Copy out the lines of the records below, and only those lines, from the one with "camera: 70 degrees left, 5 degrees down" through the one with "black bottle [348,157,419,312] -> none", exactly as they appear.

(Records for processing)

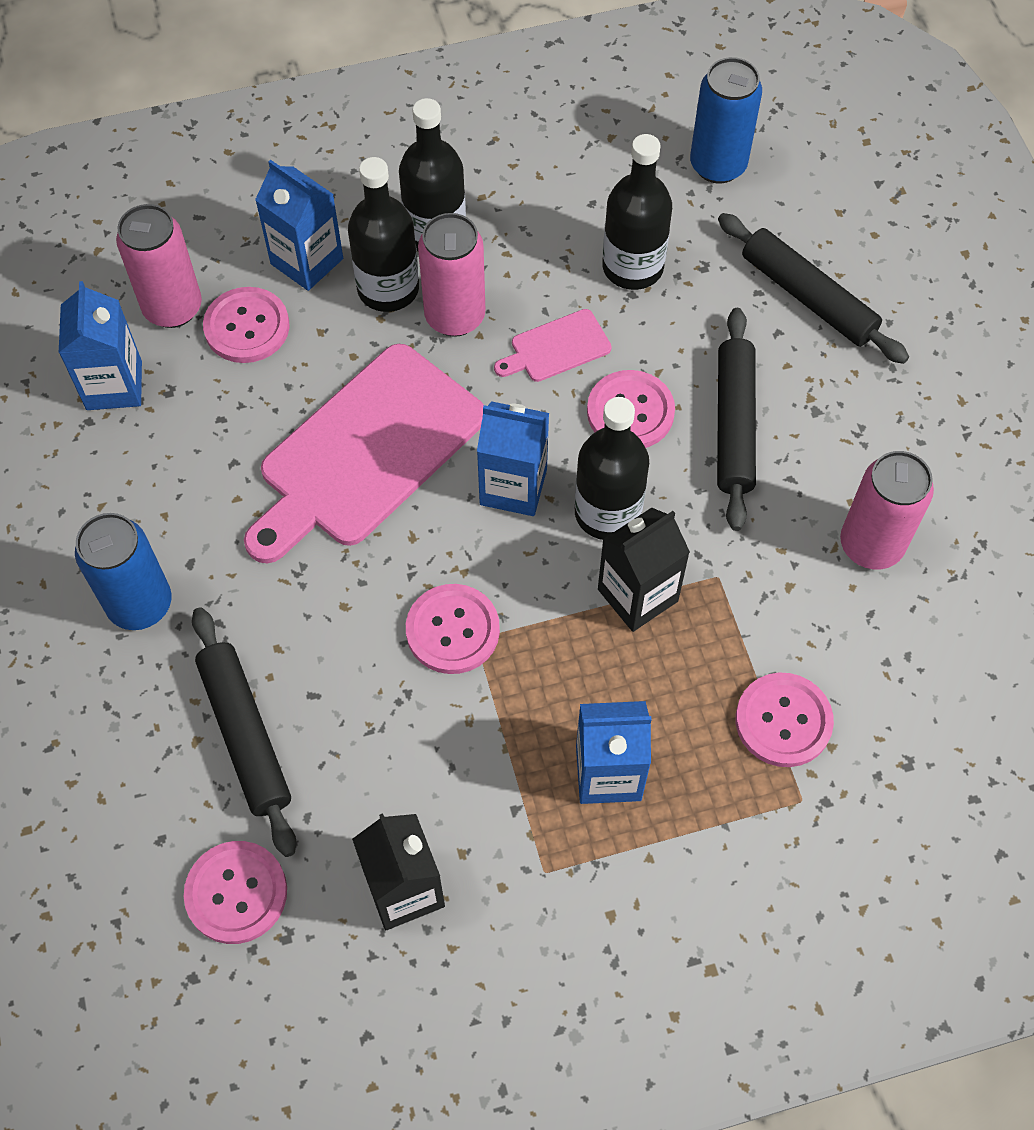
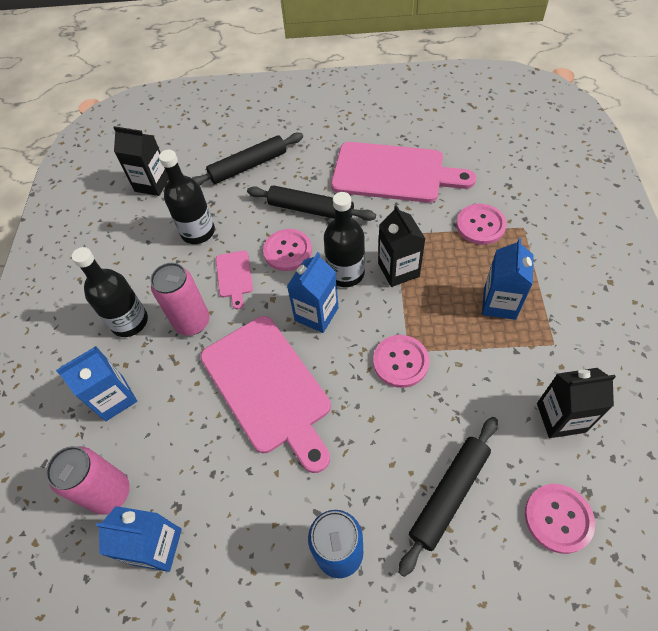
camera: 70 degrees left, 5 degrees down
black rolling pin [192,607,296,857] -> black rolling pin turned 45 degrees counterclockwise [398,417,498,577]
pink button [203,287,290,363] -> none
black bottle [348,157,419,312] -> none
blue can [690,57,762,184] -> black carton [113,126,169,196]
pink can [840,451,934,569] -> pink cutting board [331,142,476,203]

(End Records for processing)
(Records for processing)

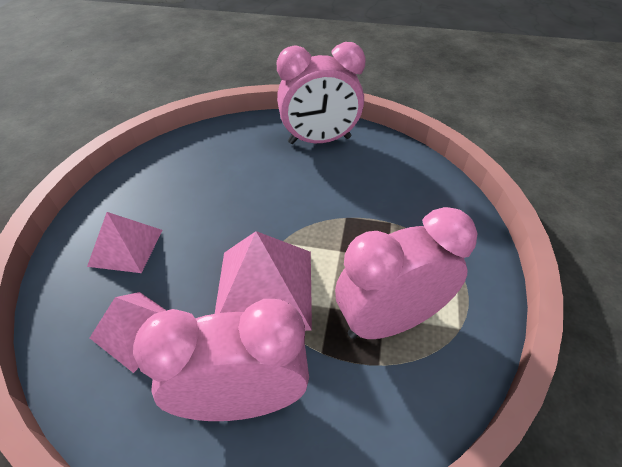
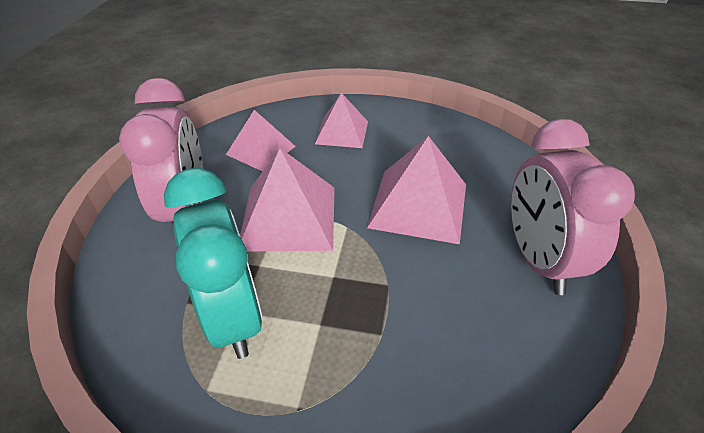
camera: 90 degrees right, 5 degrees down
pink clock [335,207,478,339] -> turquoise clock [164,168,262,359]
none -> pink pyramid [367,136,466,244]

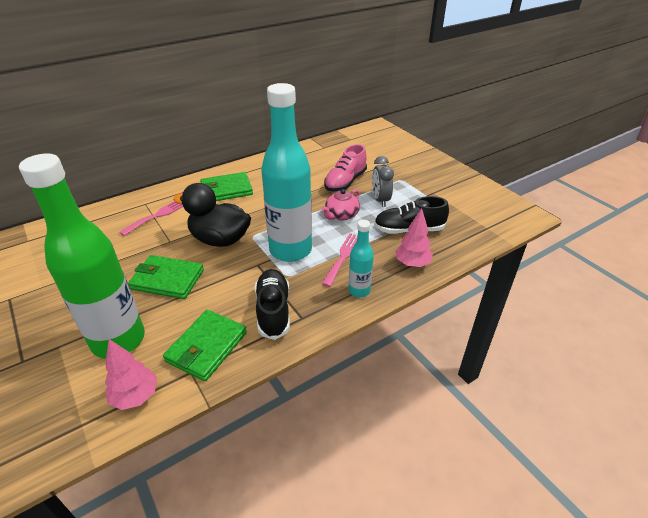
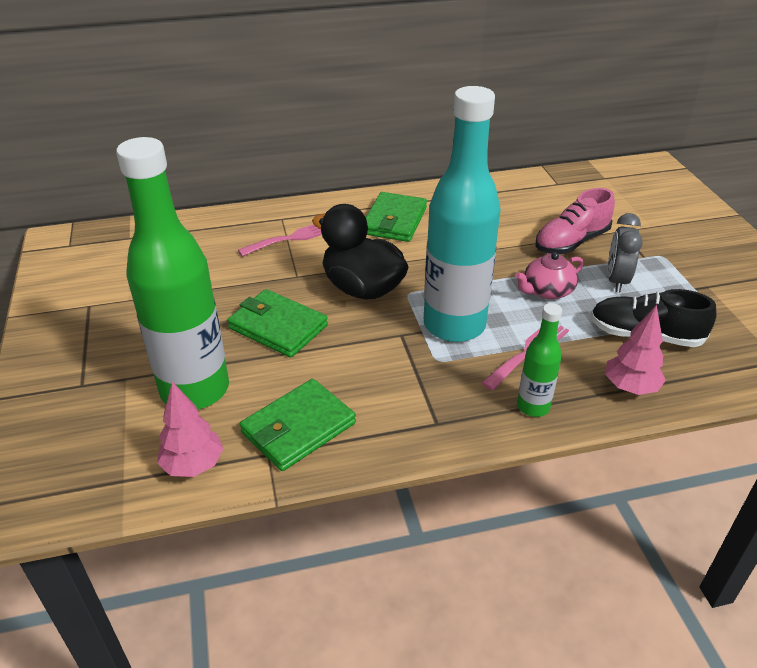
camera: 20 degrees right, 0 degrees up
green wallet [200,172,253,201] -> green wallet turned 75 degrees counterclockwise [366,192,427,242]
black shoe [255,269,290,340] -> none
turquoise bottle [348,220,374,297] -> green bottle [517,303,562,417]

(End Records for processing)
(Records for processing)

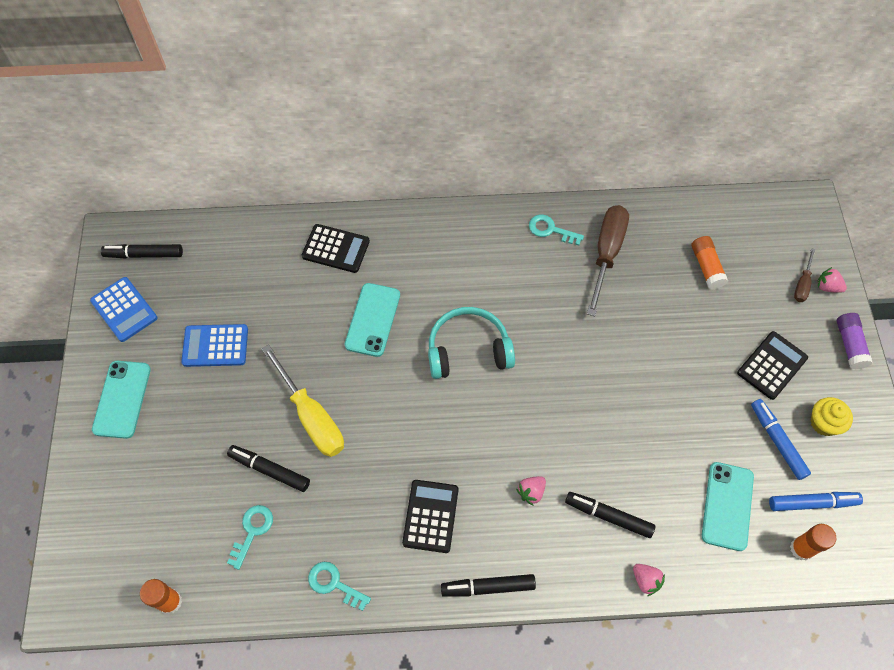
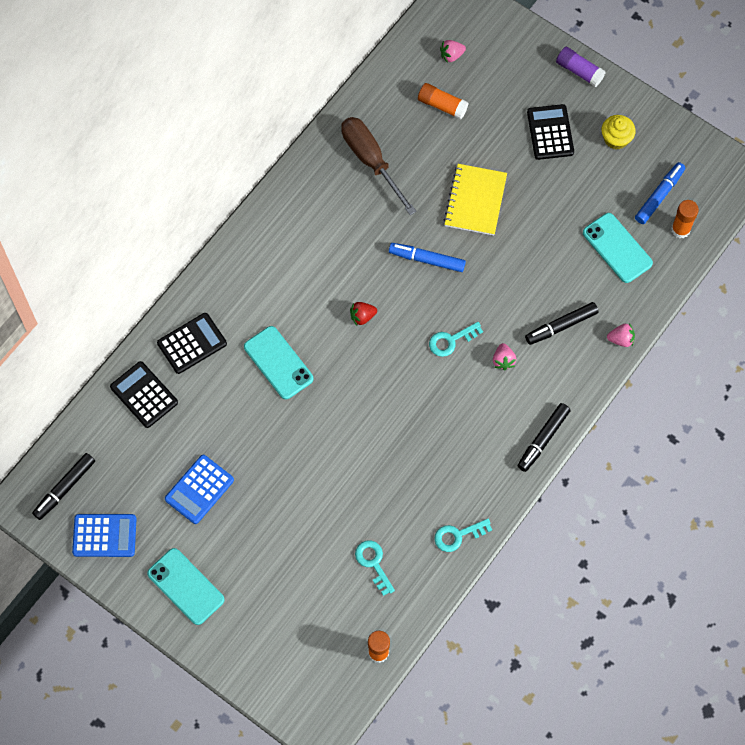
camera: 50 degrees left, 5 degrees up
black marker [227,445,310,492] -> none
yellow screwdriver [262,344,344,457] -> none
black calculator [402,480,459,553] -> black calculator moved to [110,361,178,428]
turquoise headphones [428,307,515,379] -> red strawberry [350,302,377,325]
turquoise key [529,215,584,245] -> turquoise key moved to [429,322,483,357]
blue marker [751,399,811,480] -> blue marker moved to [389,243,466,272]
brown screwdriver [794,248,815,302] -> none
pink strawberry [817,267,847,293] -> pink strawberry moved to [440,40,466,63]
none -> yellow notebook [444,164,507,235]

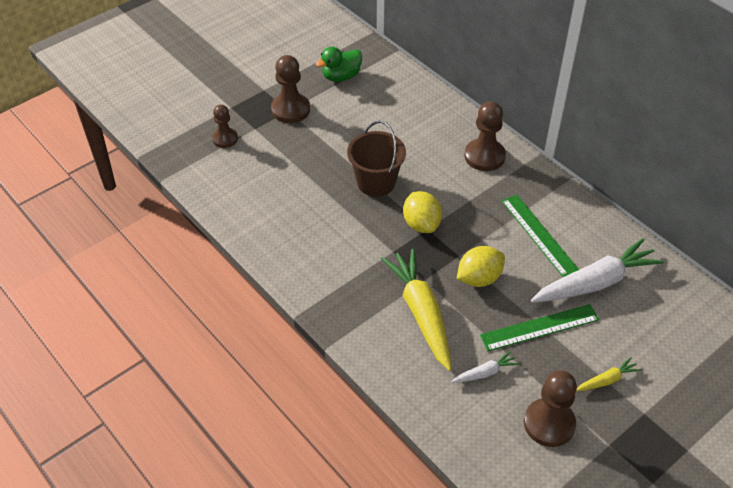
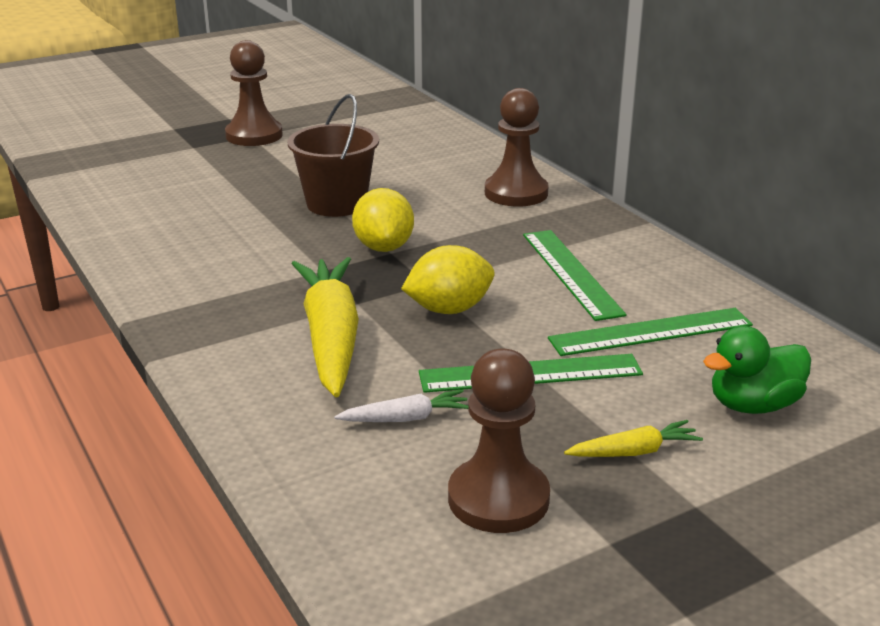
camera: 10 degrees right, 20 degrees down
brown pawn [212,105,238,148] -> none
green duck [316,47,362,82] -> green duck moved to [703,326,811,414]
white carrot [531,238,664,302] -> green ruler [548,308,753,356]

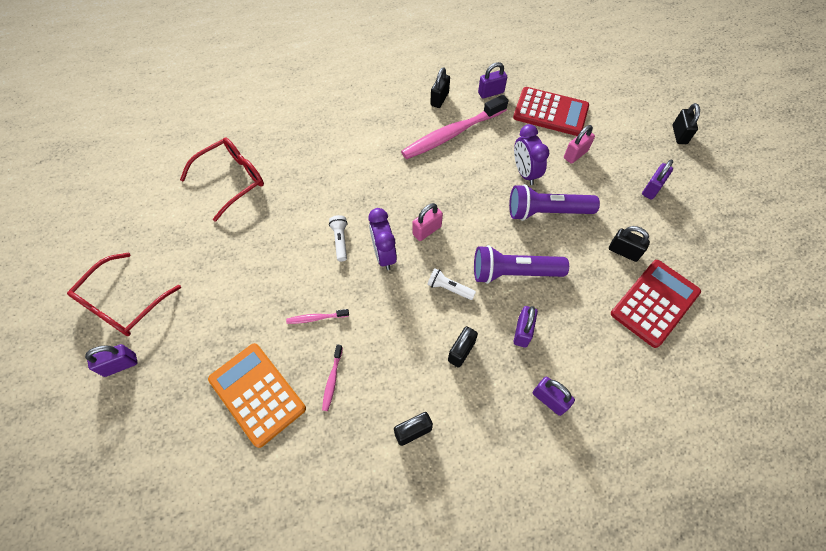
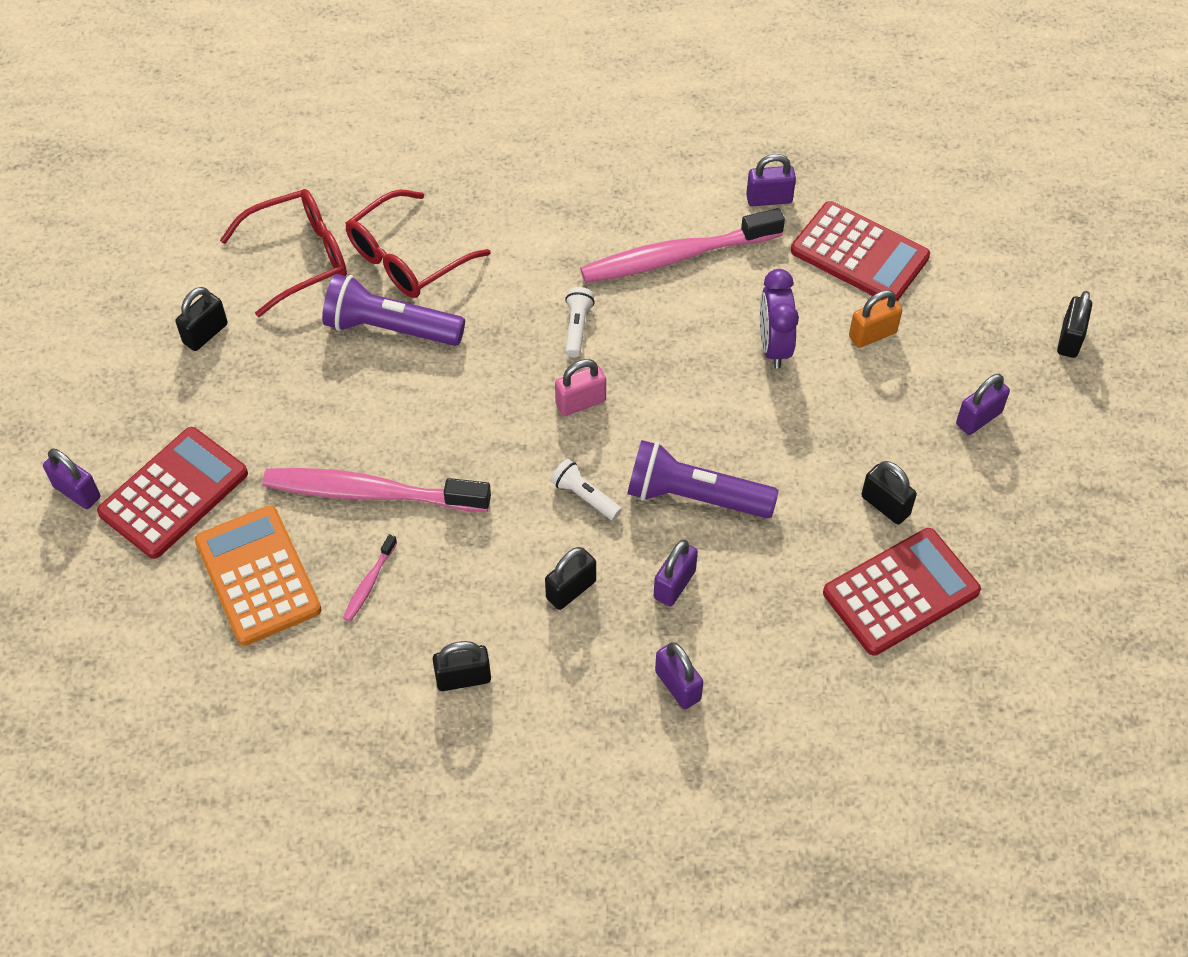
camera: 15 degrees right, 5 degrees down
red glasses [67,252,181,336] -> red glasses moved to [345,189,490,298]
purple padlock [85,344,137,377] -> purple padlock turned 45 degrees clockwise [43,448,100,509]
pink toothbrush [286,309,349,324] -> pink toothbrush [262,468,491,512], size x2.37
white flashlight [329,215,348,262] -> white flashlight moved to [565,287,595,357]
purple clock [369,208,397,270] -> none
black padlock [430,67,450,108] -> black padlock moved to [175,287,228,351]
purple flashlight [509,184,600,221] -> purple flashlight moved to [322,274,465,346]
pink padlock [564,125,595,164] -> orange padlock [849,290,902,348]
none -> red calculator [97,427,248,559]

(End Records for processing)

§ **Written solution**:
camera: 70 degrees left, 5 degrees down
black rolling pin [192,607,296,857] -> black rolling pin turned 45 degrees counterclockwise [398,417,498,577]
pink button [203,287,290,363] -> none
black bottle [348,157,419,312] -> none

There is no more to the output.